What you need to do>
Your answer must be an exact copy of the entries below, with no pictures in it.

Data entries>

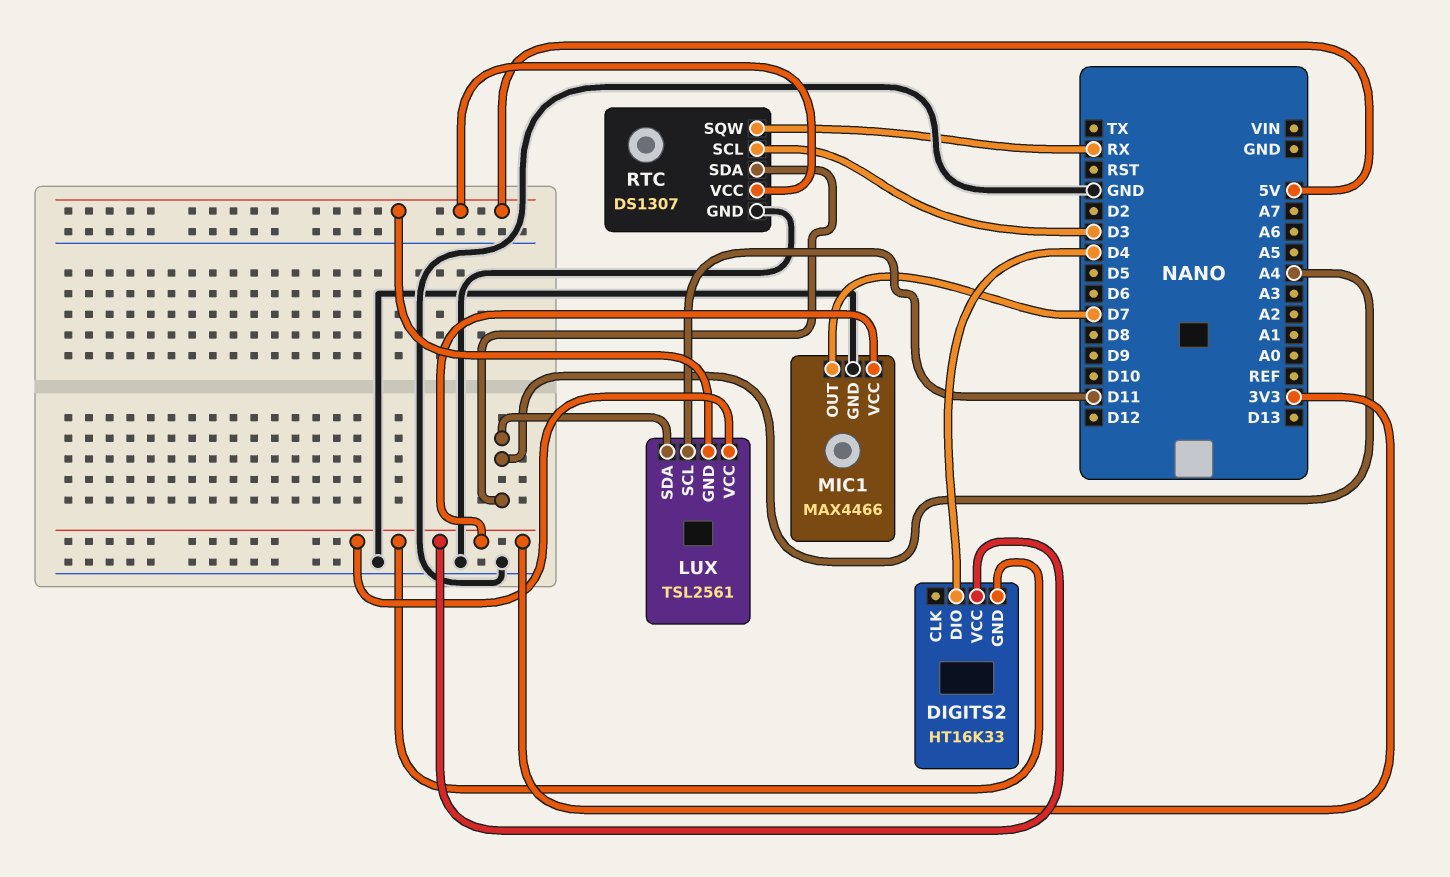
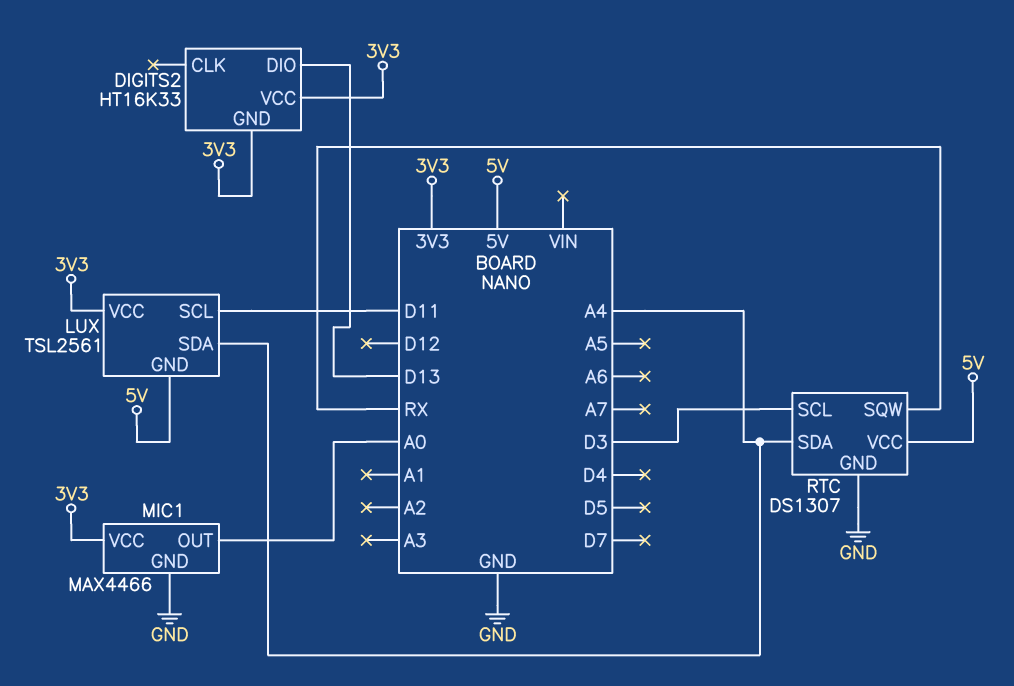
DIGITS2 pin DIO: D4 -> D13
MIC1 pin OUT: D7 -> A0

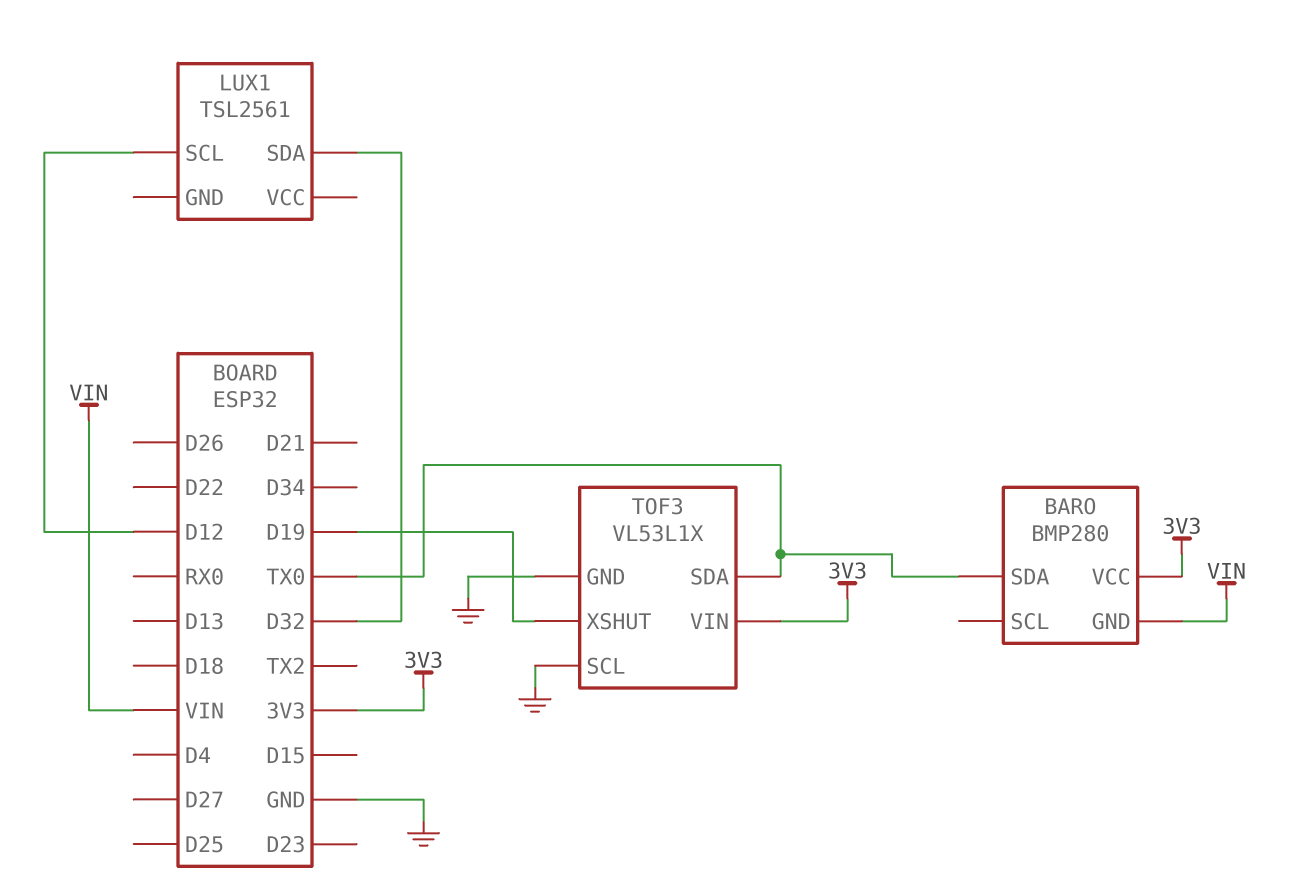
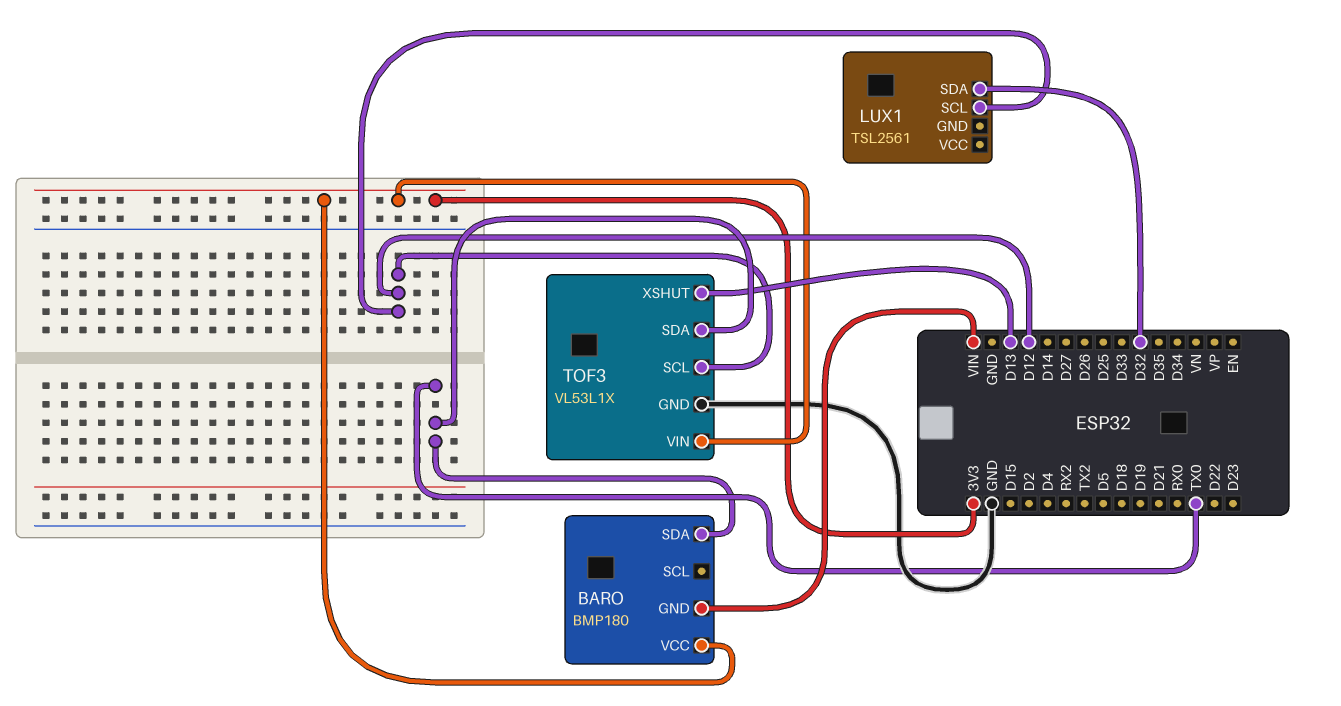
BARO: BMP280 -> BMP180
TOF3 pin SCL: GND -> D12
TOF3 pin XSHUT: D19 -> D13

Answer for the task>
DIGITS2 pin DIO: D4 -> D13
MIC1 pin OUT: D7 -> A0

BARO: BMP280 -> BMP180
TOF3 pin SCL: GND -> D12
TOF3 pin XSHUT: D19 -> D13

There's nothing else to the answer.